**** Data for this task ****
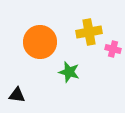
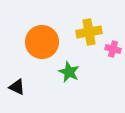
orange circle: moved 2 px right
green star: rotated 10 degrees clockwise
black triangle: moved 8 px up; rotated 18 degrees clockwise
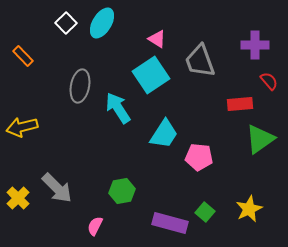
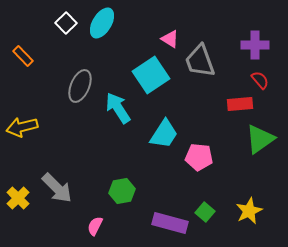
pink triangle: moved 13 px right
red semicircle: moved 9 px left, 1 px up
gray ellipse: rotated 12 degrees clockwise
yellow star: moved 2 px down
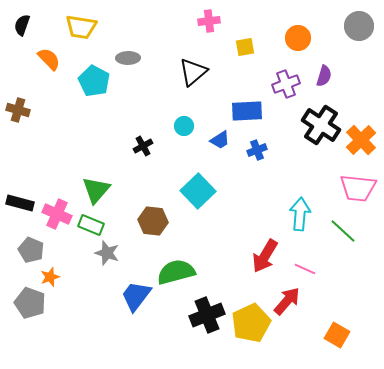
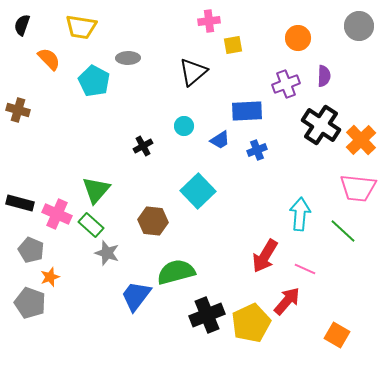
yellow square at (245, 47): moved 12 px left, 2 px up
purple semicircle at (324, 76): rotated 15 degrees counterclockwise
green rectangle at (91, 225): rotated 20 degrees clockwise
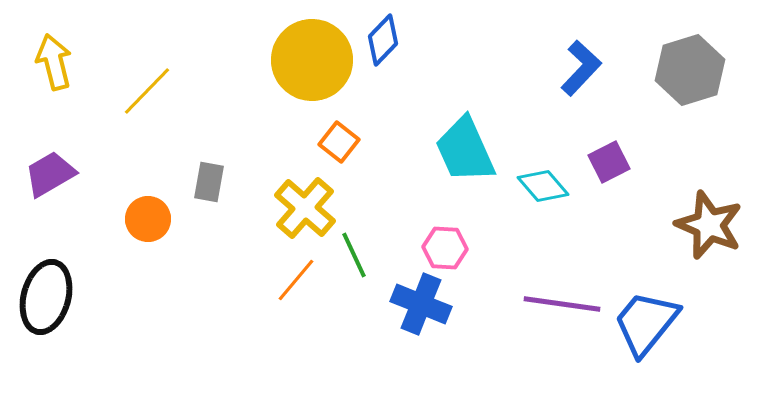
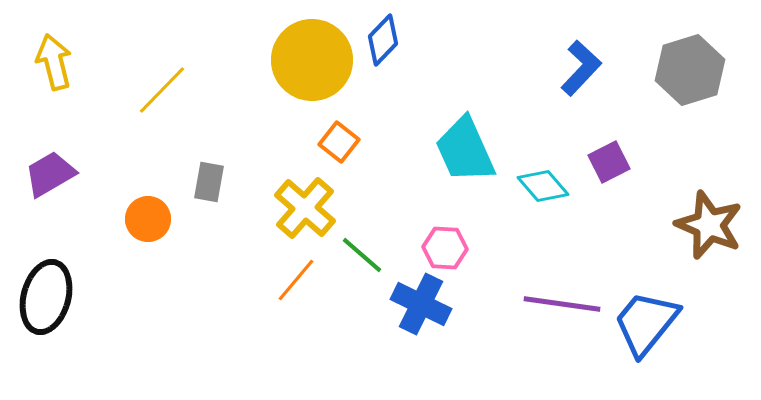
yellow line: moved 15 px right, 1 px up
green line: moved 8 px right; rotated 24 degrees counterclockwise
blue cross: rotated 4 degrees clockwise
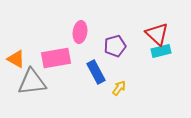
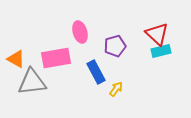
pink ellipse: rotated 25 degrees counterclockwise
yellow arrow: moved 3 px left, 1 px down
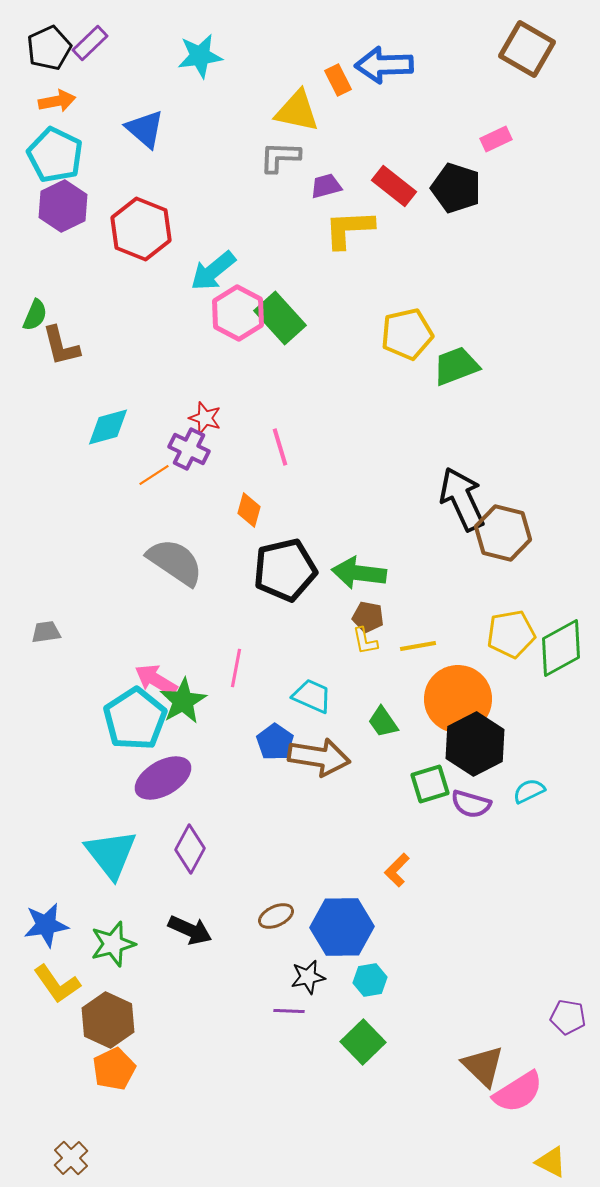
****
Everything from the line that contains "yellow star: moved 2 px down" through the final line of the material should be returned exactly, except the pictures.

yellow star: moved 2 px down
yellow square at (245, 47): moved 12 px left, 2 px up
purple semicircle at (324, 76): rotated 15 degrees counterclockwise
green rectangle at (91, 225): rotated 20 degrees clockwise
yellow line: moved 15 px right, 1 px up
green line: moved 8 px right; rotated 24 degrees counterclockwise
blue cross: rotated 4 degrees clockwise
pink ellipse: rotated 25 degrees counterclockwise
yellow arrow: moved 3 px left, 1 px down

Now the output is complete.